**Brief**. If a line of the material holds the string "brick", please copy it.

**Extracted data**.
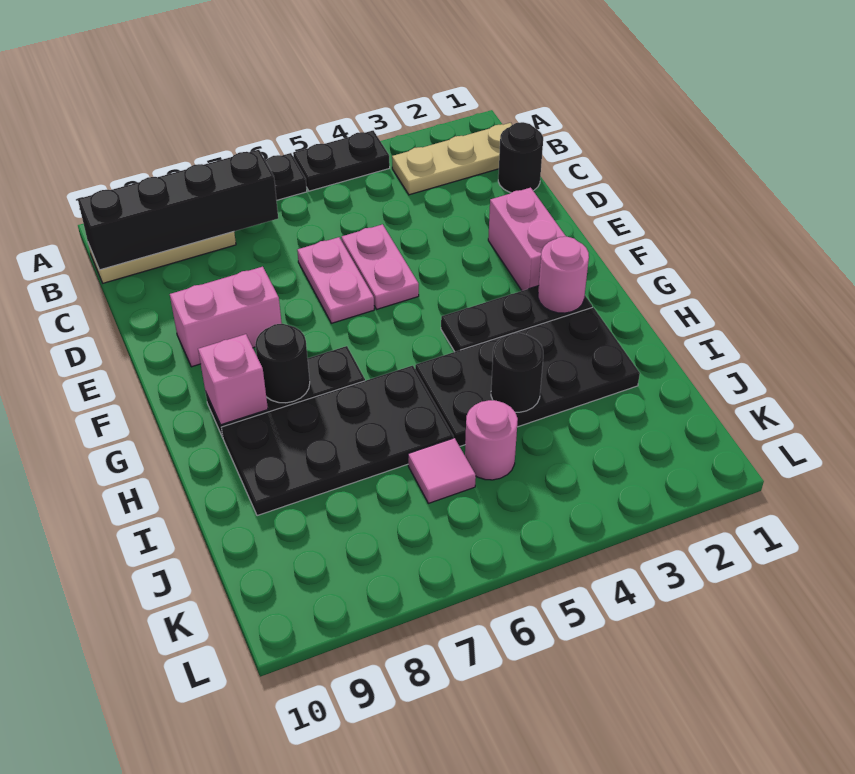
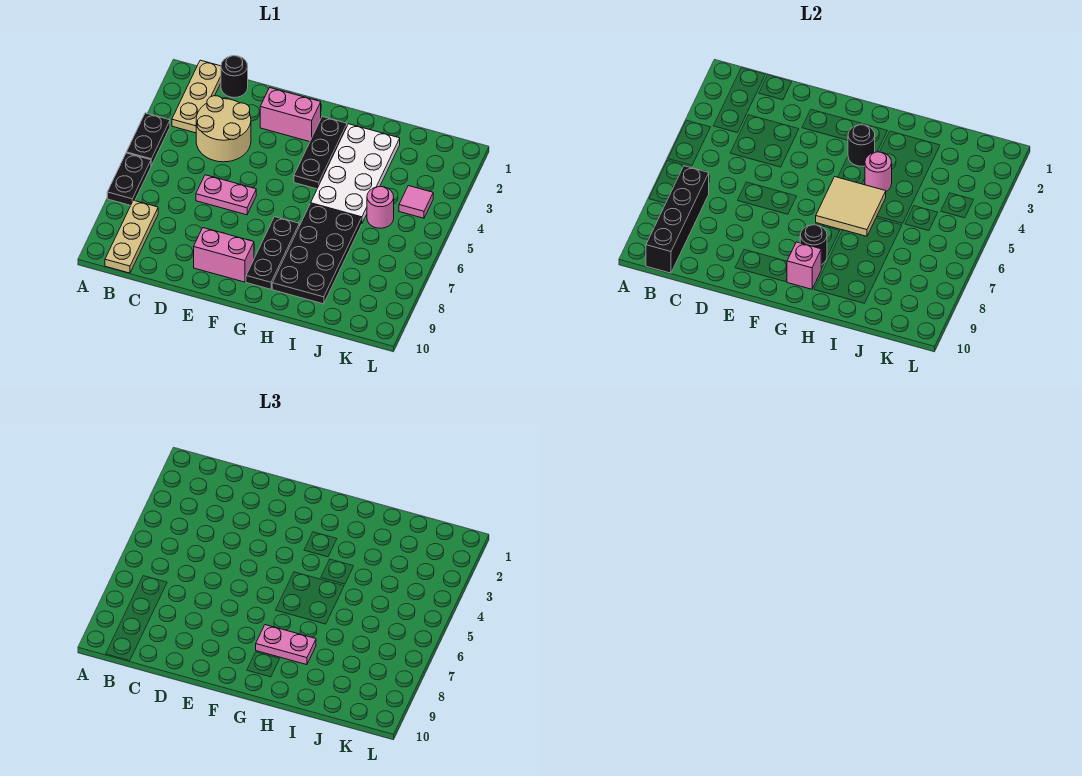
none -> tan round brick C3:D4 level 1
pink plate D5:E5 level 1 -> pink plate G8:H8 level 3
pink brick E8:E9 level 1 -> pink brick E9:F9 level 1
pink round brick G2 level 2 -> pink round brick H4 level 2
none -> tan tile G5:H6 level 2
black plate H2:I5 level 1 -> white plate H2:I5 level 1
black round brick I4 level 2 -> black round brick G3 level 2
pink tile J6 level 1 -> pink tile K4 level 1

---

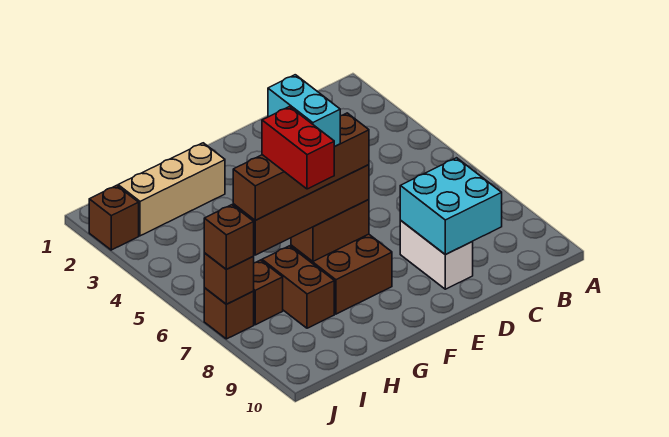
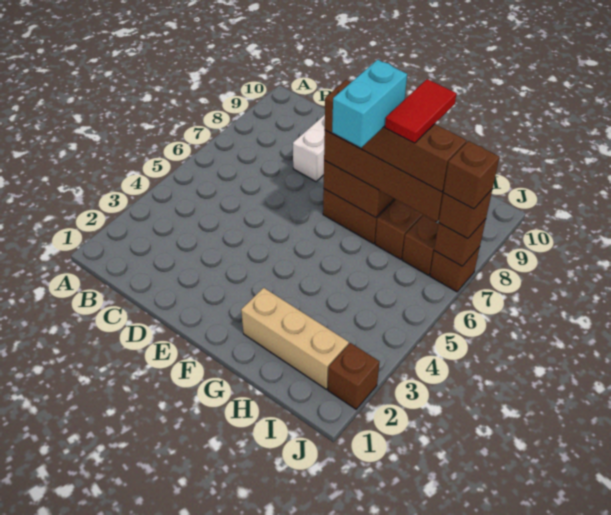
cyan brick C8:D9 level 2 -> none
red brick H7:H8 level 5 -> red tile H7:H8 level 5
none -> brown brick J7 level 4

**Result below**.
none -> tan round brick C3:D4 level 1
pink brick E8:E9 level 1 -> pink brick E9:F9 level 1
pink round brick G2 level 2 -> pink round brick H4 level 2
black round brick I4 level 2 -> black round brick G3 level 2
cyan brick C8:D9 level 2 -> none
red brick H7:H8 level 5 -> red tile H7:H8 level 5
none -> brown brick J7 level 4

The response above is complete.